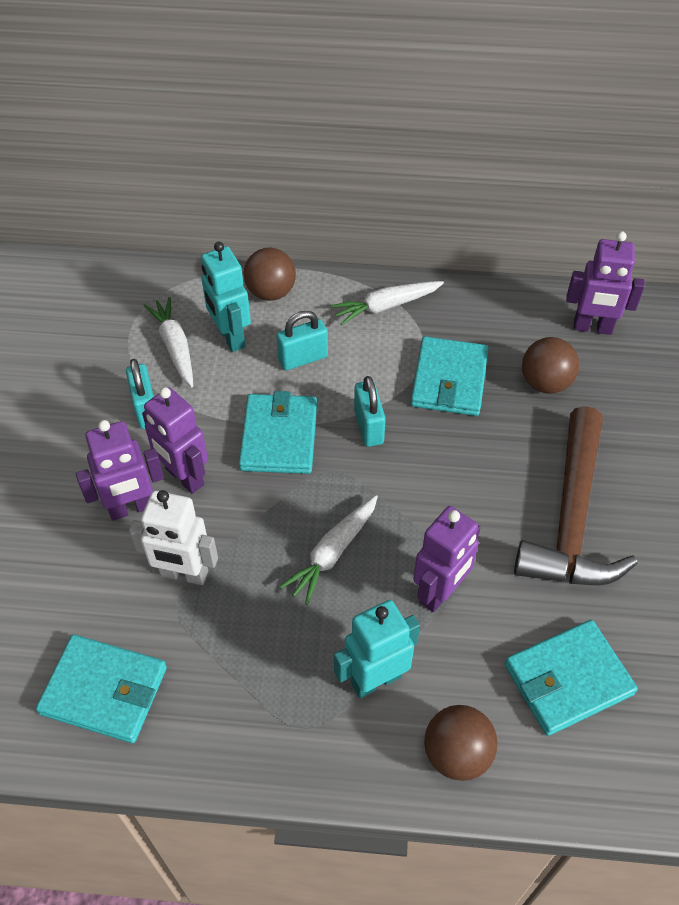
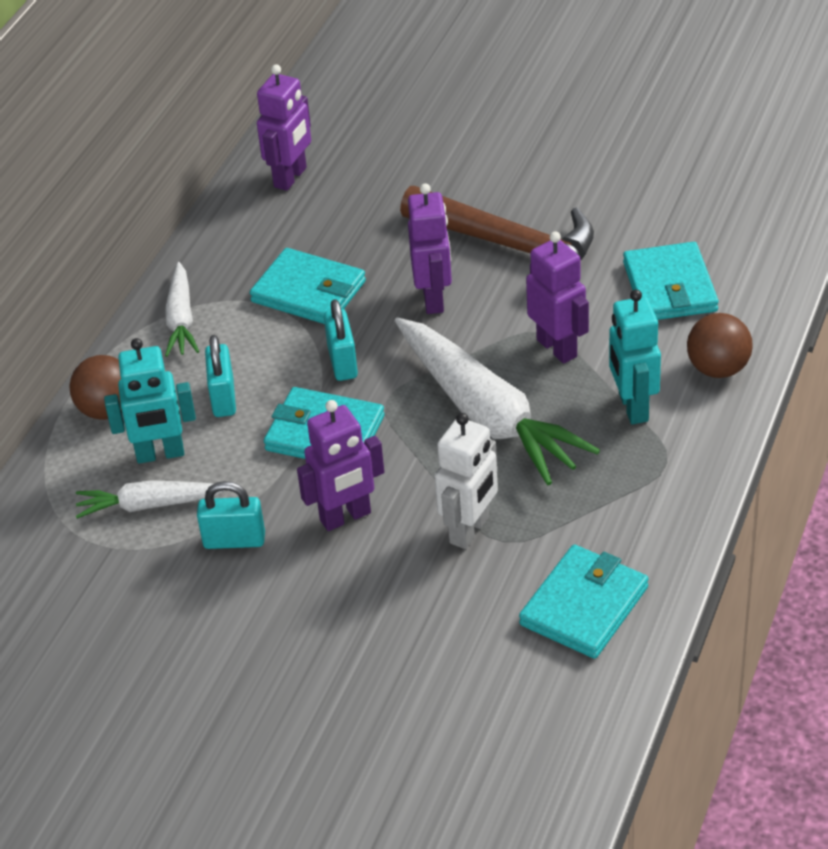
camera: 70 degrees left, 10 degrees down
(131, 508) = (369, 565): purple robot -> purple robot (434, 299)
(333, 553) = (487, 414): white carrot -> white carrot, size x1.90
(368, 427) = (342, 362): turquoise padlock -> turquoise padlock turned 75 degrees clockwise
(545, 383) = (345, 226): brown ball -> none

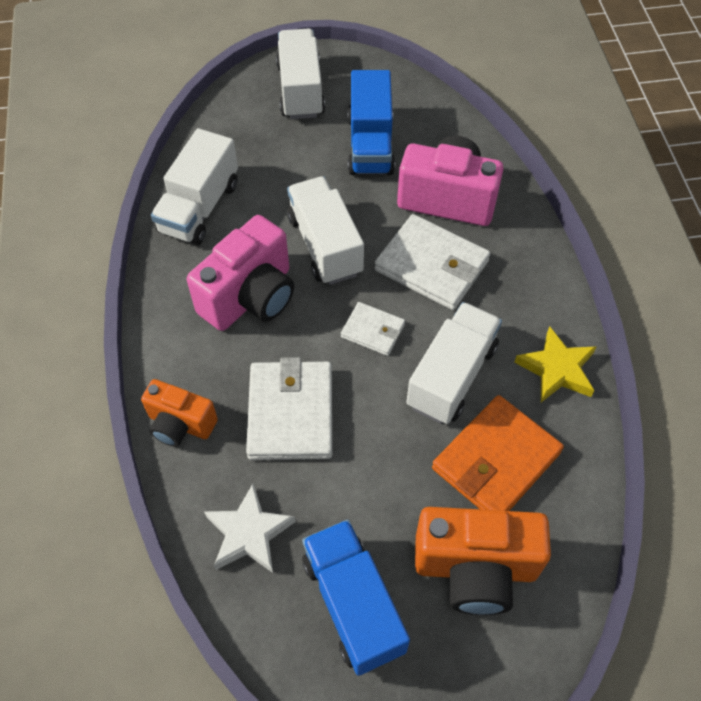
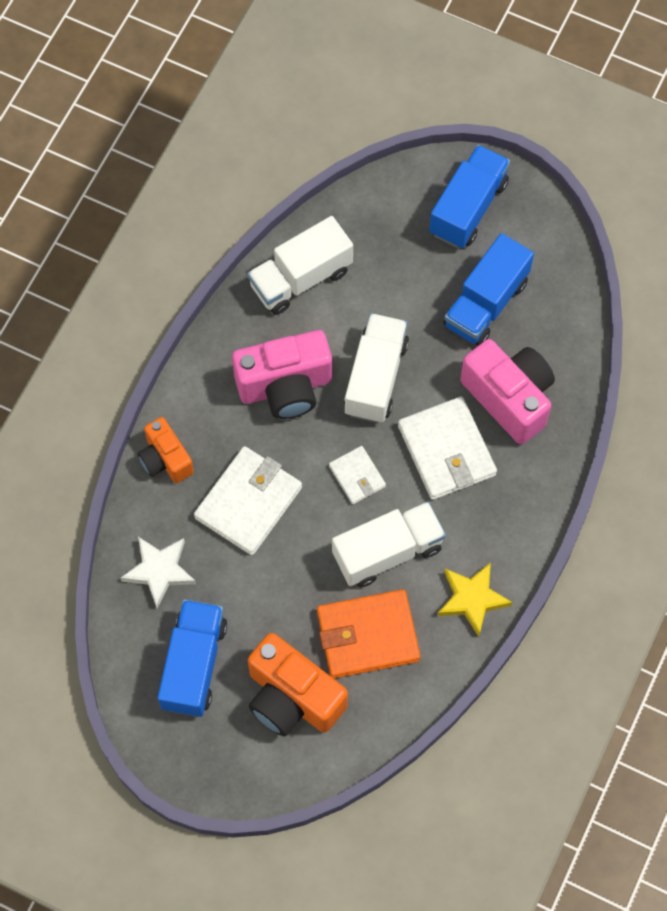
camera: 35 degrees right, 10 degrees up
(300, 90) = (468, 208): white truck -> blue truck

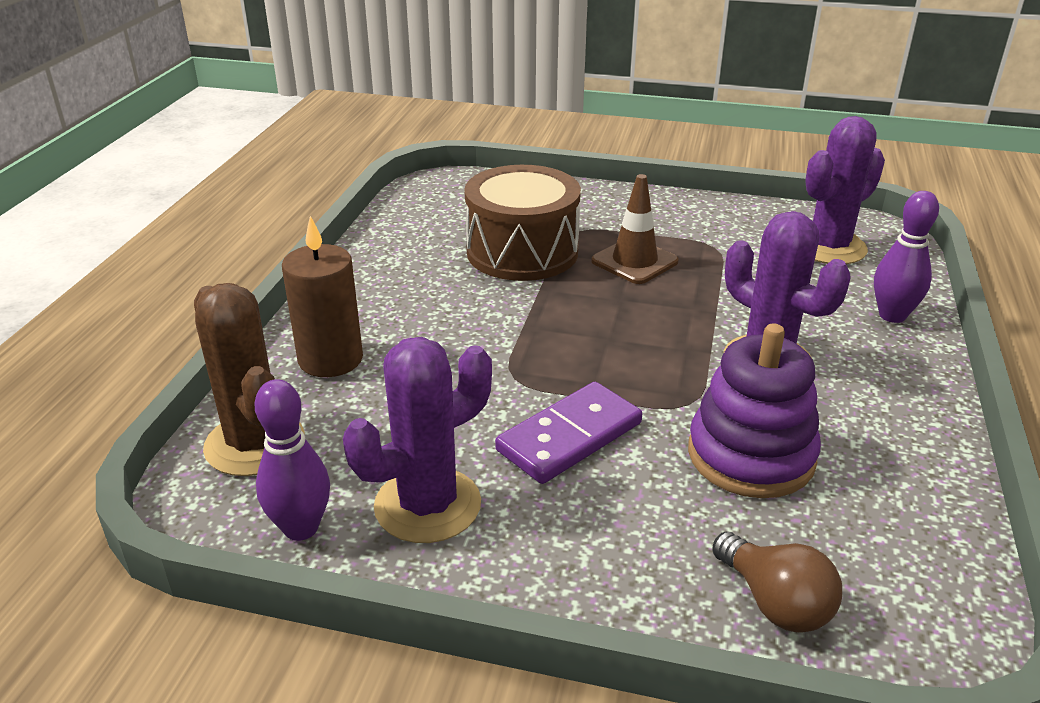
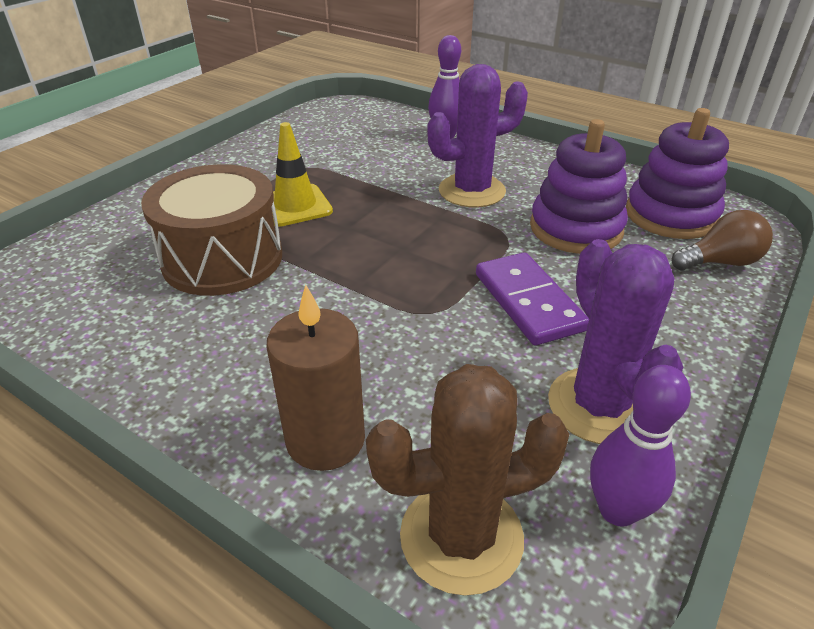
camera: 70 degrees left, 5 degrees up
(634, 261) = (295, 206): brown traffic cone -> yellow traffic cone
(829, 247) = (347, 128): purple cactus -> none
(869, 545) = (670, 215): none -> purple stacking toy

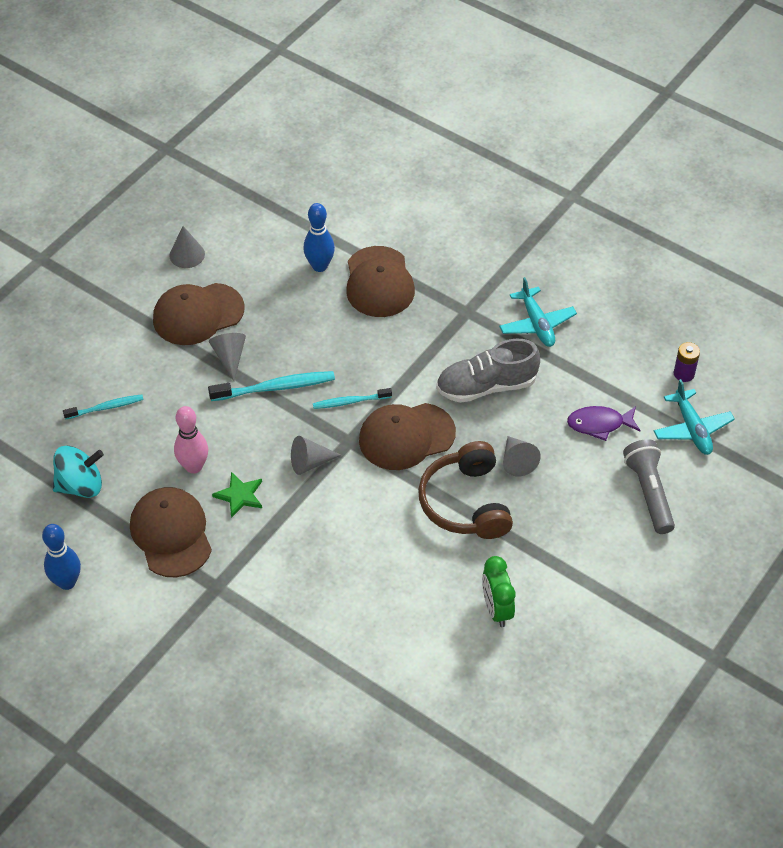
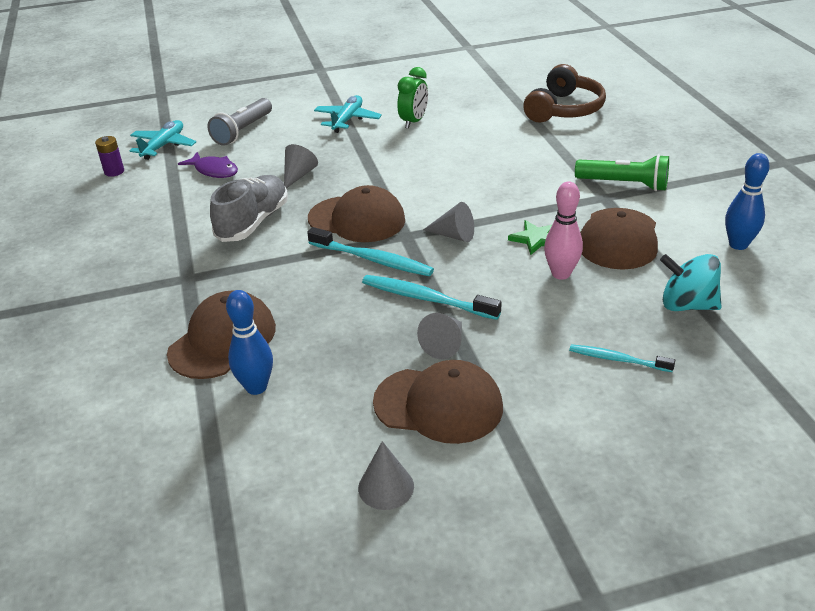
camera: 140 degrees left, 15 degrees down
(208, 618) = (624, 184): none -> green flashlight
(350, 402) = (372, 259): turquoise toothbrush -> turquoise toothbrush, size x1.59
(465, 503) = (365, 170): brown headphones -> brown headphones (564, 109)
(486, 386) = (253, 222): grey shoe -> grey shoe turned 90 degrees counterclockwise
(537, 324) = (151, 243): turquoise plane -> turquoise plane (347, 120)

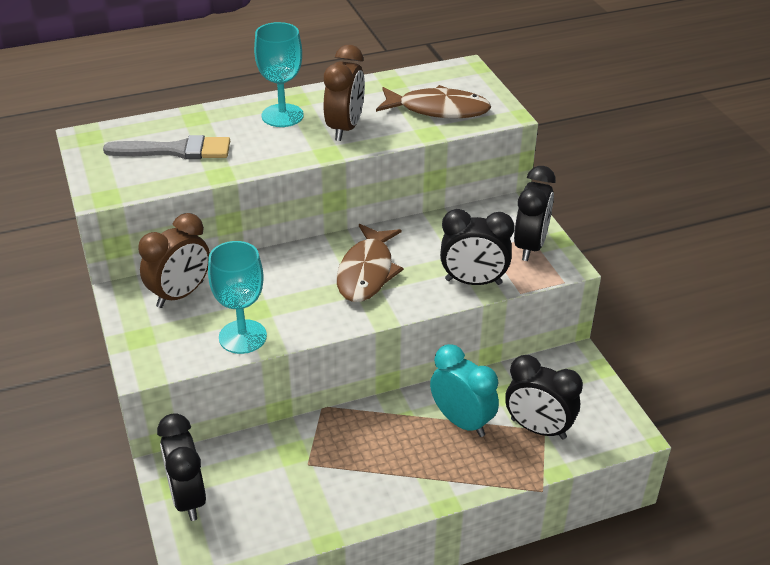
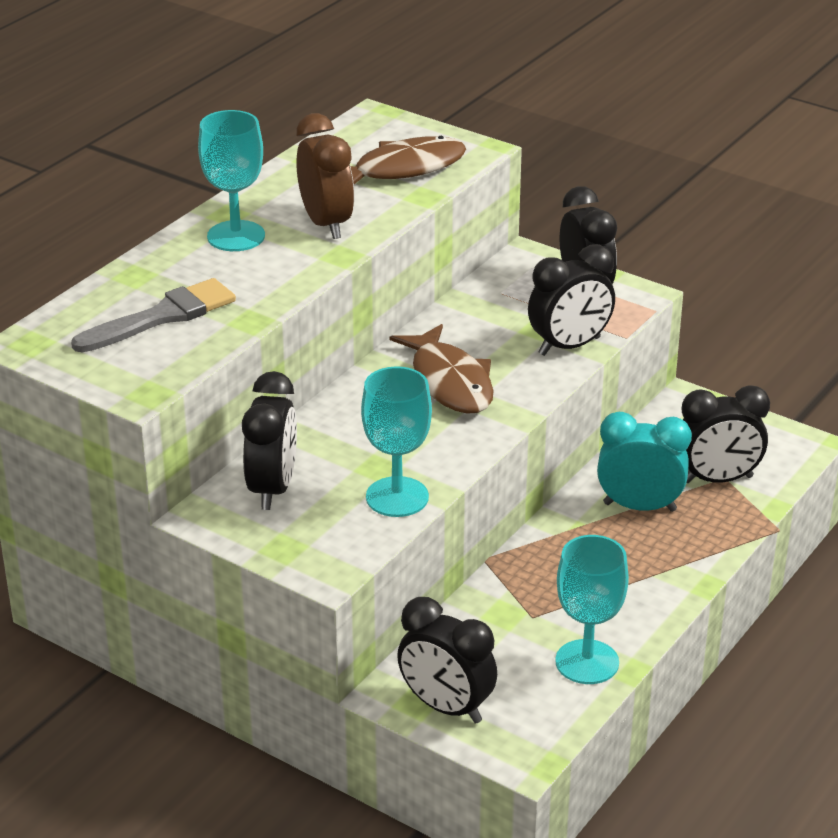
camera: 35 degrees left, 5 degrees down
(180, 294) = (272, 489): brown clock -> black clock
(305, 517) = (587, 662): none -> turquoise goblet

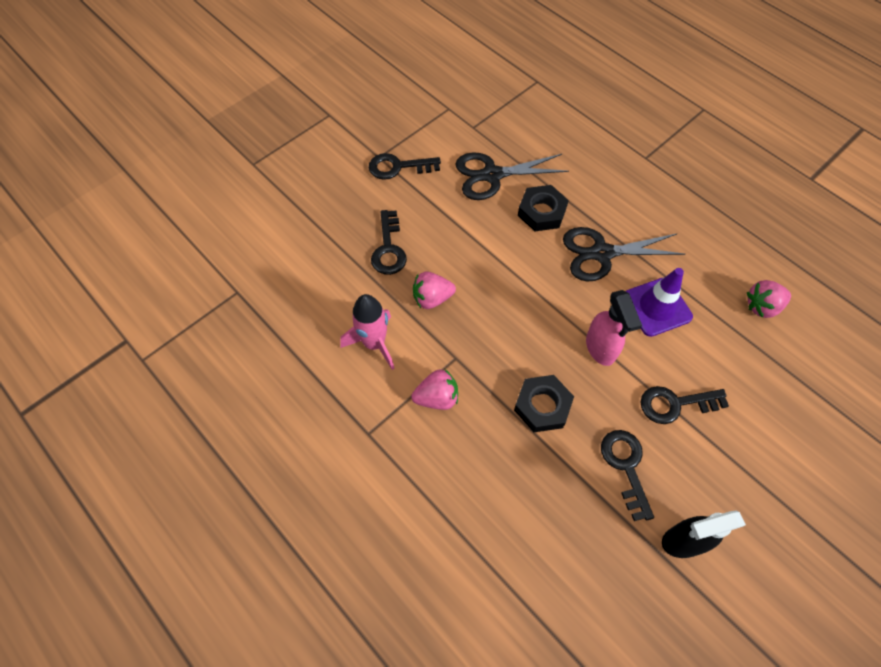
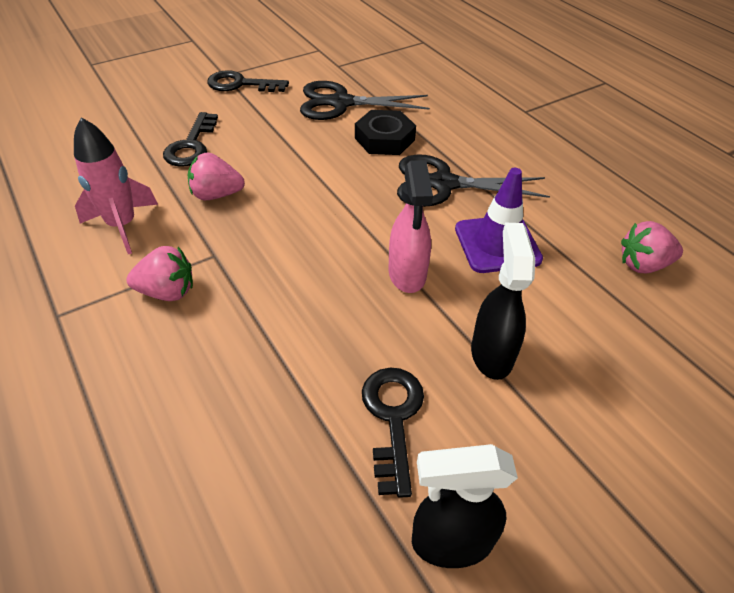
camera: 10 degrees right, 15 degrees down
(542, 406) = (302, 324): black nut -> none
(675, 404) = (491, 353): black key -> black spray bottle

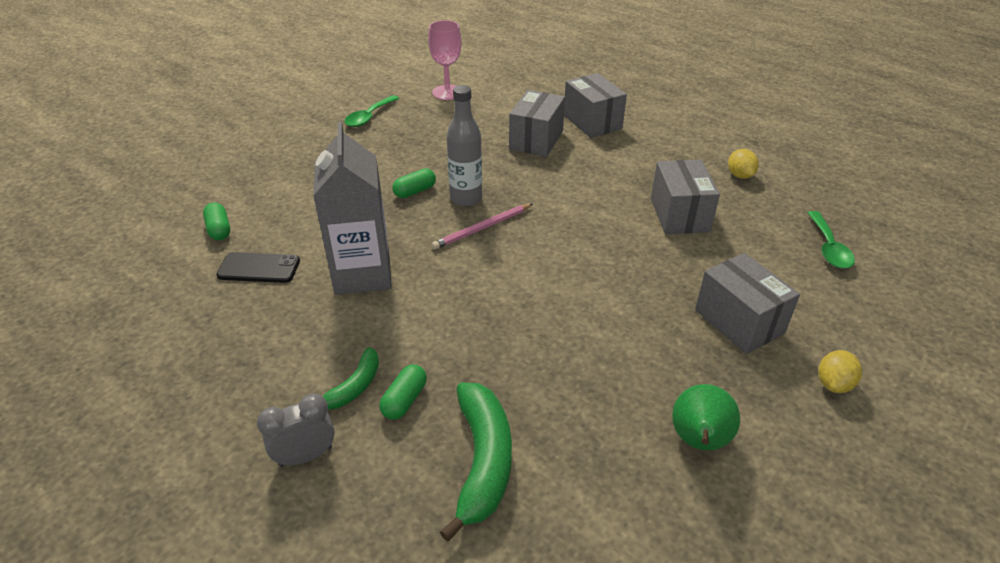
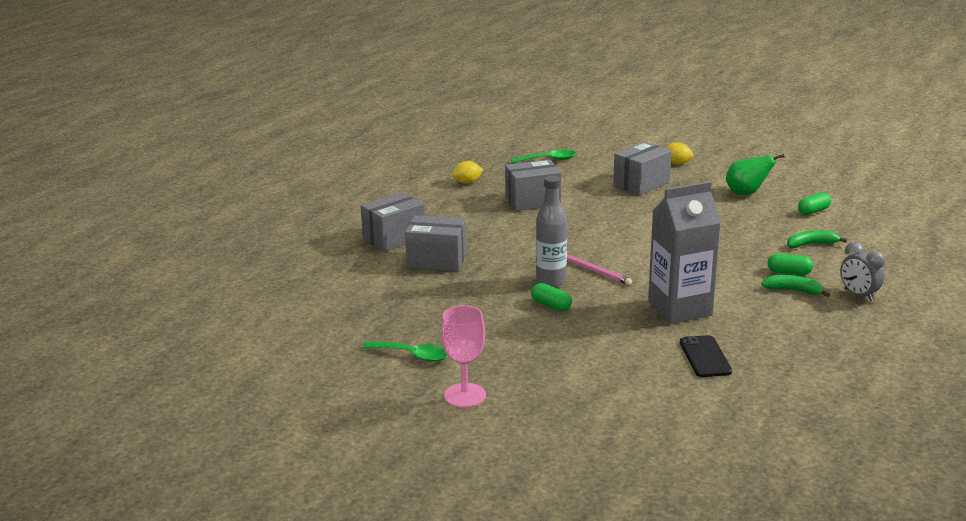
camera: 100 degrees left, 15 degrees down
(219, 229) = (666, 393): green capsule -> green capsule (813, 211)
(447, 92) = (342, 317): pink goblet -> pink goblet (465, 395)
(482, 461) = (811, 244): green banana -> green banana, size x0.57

------------------------------------------------------------

When you copy the entries above, reproduce each line exactly and leave out any pictures.

camera: 70 degrees left, 10 degrees down
(131, 508) = (369, 565): purple robot -> purple robot (434, 299)
(333, 553) = (487, 414): white carrot -> white carrot, size x1.90
(368, 427) = (342, 362): turquoise padlock -> turquoise padlock turned 75 degrees clockwise
(545, 383) = (345, 226): brown ball -> none

camera: 35 degrees right, 10 degrees up
(300, 90) = (468, 208): white truck -> blue truck

camera: 70 degrees left, 5 degrees up
(634, 261) = (295, 206): brown traffic cone -> yellow traffic cone
(829, 247) = (347, 128): purple cactus -> none
(869, 545) = (670, 215): none -> purple stacking toy

camera: 140 degrees left, 15 degrees down
(208, 618) = (624, 184): none -> green flashlight
(350, 402) = (372, 259): turquoise toothbrush -> turquoise toothbrush, size x1.59
(465, 503) = (365, 170): brown headphones -> brown headphones (564, 109)
(486, 386) = (253, 222): grey shoe -> grey shoe turned 90 degrees counterclockwise
(537, 324) = (151, 243): turquoise plane -> turquoise plane (347, 120)

camera: 35 degrees left, 5 degrees down
(180, 294) = (272, 489): brown clock -> black clock
(305, 517) = (587, 662): none -> turquoise goblet

camera: 10 degrees right, 15 degrees down
(542, 406) = (302, 324): black nut -> none
(675, 404) = (491, 353): black key -> black spray bottle

camera: 100 degrees left, 15 degrees down
(219, 229) = (666, 393): green capsule -> green capsule (813, 211)
(447, 92) = (342, 317): pink goblet -> pink goblet (465, 395)
(482, 461) = (811, 244): green banana -> green banana, size x0.57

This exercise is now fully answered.